Exercise goal →
Lines with "image": please show every one of them from the listing below.

Information shown →
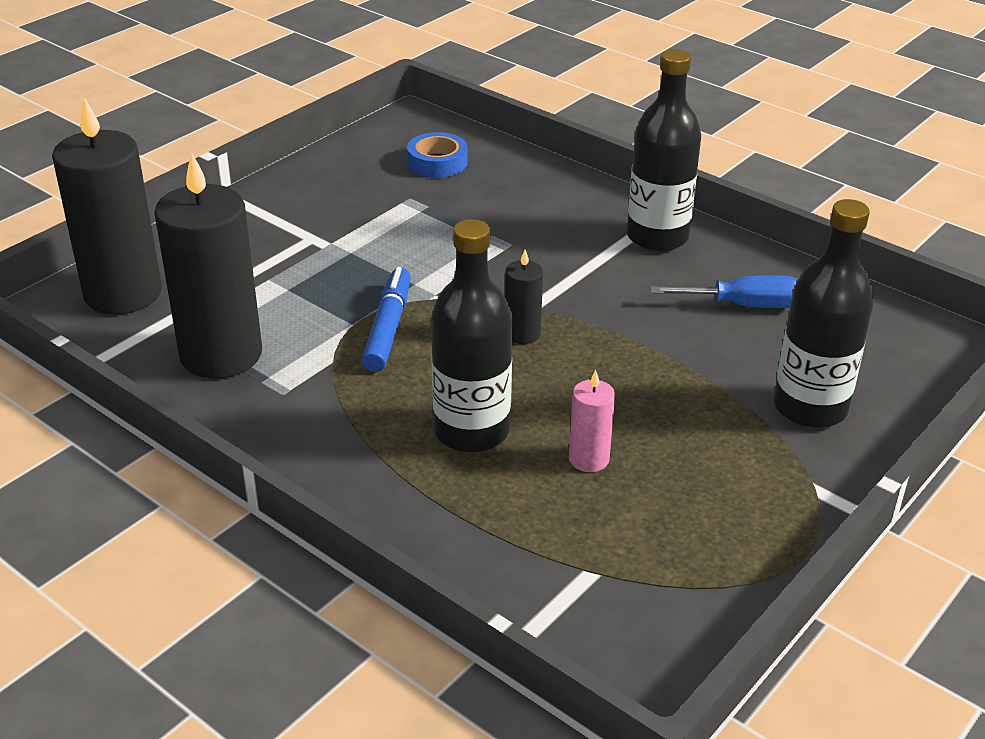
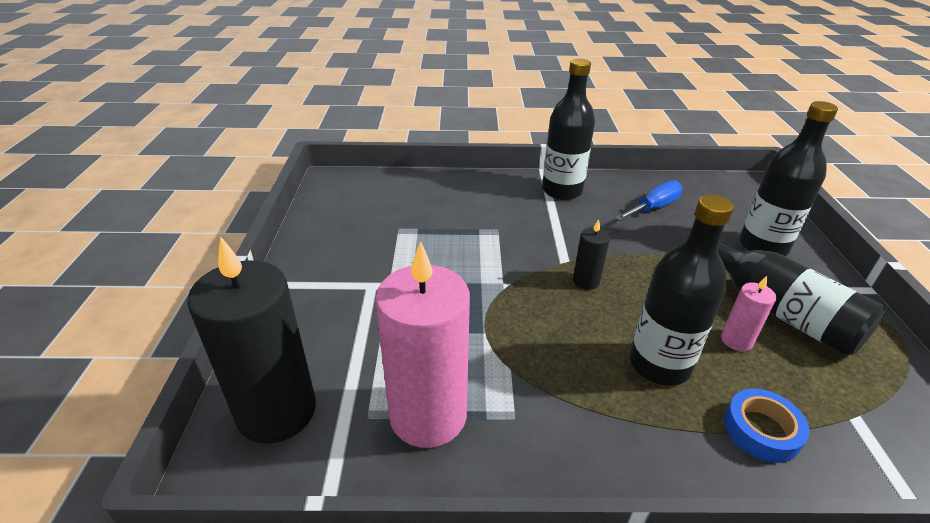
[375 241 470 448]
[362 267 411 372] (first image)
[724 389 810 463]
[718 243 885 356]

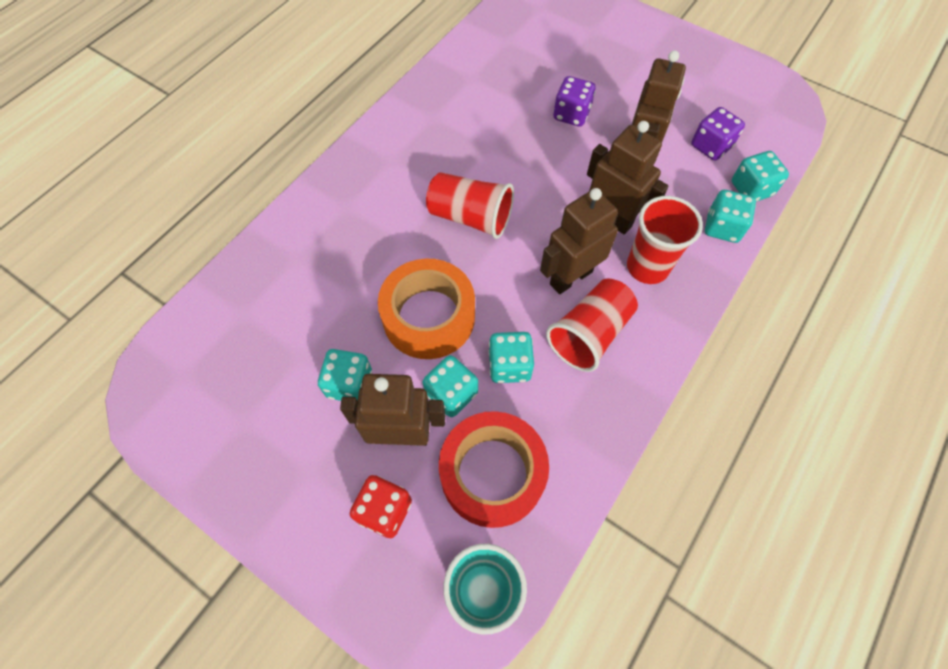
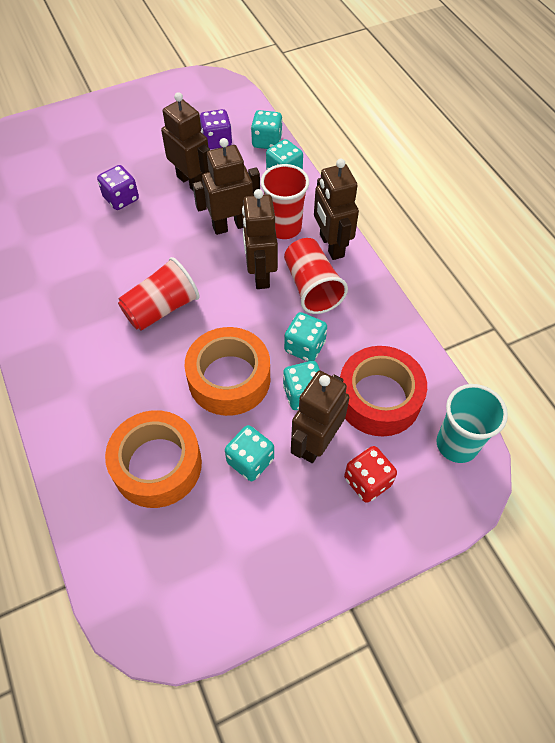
[105 410 202 508]
[314 159 359 260]

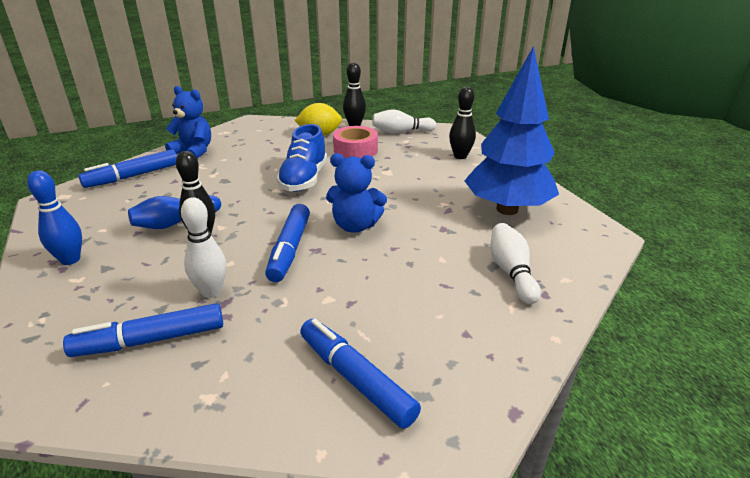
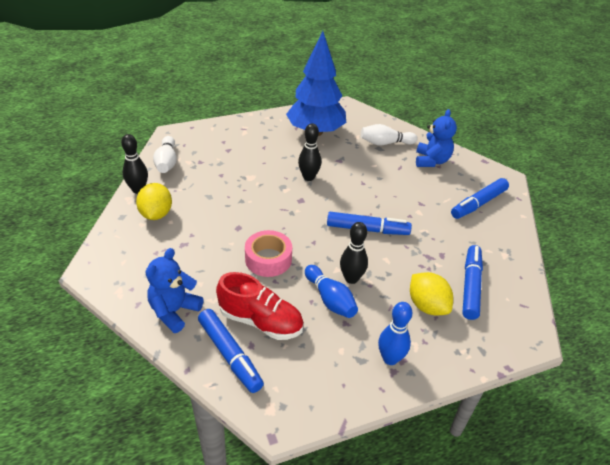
[462 245 483 320]
[181 197 227 298] (first image)
[277 124 327 192] (first image)
[416 109 457 167]
[245 230 292 277]
[298 124 321 181]
[216 272 304 340]
[410 272 453 315]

Task output →
[362 267 411 372] (first image)
[181 197 227 298] (first image)
[277 124 327 192] (first image)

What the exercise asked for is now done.